### Activity
Omitting the images, transcribe the records below exactly as they stand.

### Records to use

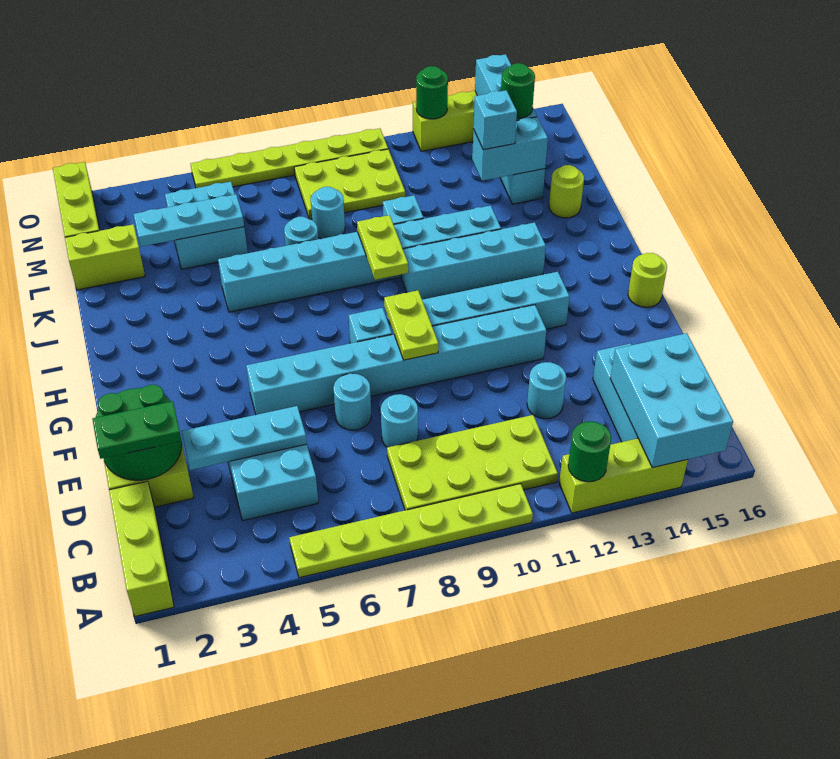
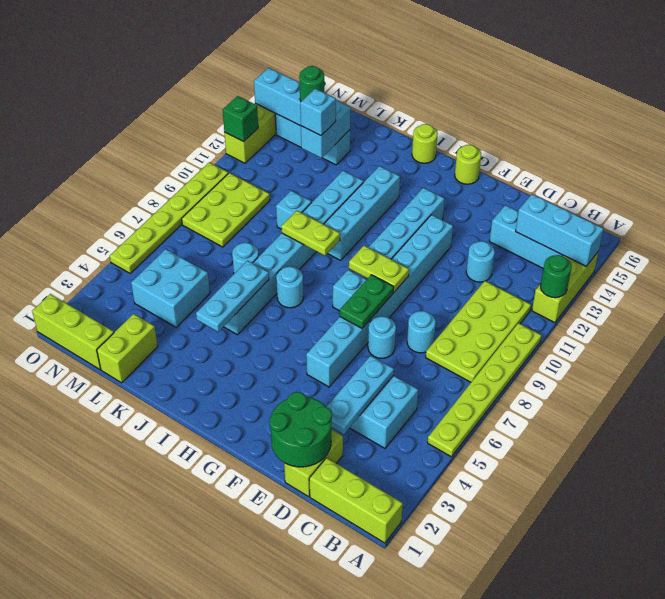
cyan brick A14:C15 level 2 -> cyan brick A14:C14 level 2
green plate D1:D2 level 3 -> green plate F7:F8 level 2
lime round brick K15 level 1 -> lime round brick I16 level 1
cyan plate L3:L5 level 2 -> cyan plate J4:J6 level 2
cyan round brick L8 level 1 -> cyan round brick I7 level 1
green round brick O12 level 2 -> green brick O12 level 2

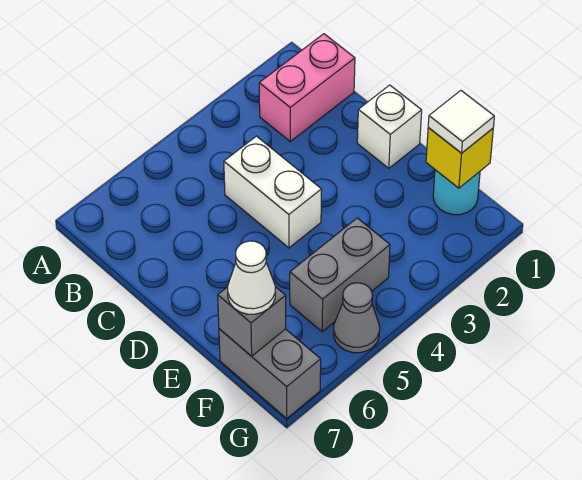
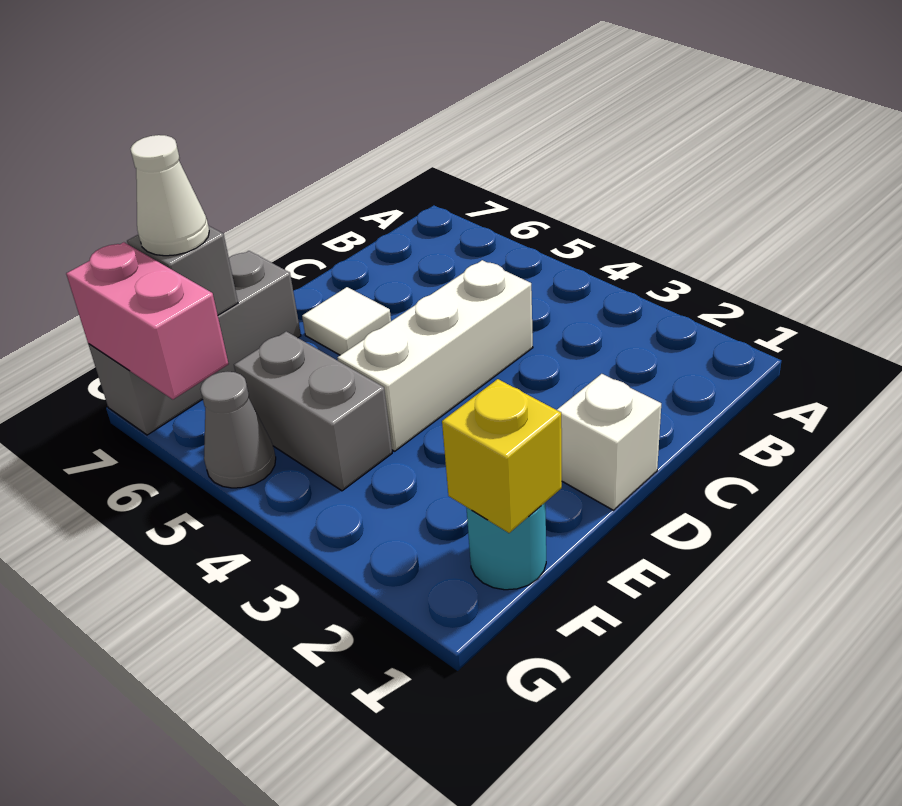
pink brick B1:B2 level 1 -> pink brick G6:G7 level 2
white brick C4:D4 level 1 -> white brick C4:E4 level 1
white tile F1 level 3 -> white tile D6 level 1
grey brick F7:G7 level 1 -> grey brick E7:G7 level 1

### Solution for this problem
cyan brick A14:C15 level 2 -> cyan brick A14:C14 level 2
green plate D1:D2 level 3 -> green plate F7:F8 level 2
lime round brick K15 level 1 -> lime round brick I16 level 1
cyan plate L3:L5 level 2 -> cyan plate J4:J6 level 2
cyan round brick L8 level 1 -> cyan round brick I7 level 1
green round brick O12 level 2 -> green brick O12 level 2

pink brick B1:B2 level 1 -> pink brick G6:G7 level 2
white brick C4:D4 level 1 -> white brick C4:E4 level 1
white tile F1 level 3 -> white tile D6 level 1
grey brick F7:G7 level 1 -> grey brick E7:G7 level 1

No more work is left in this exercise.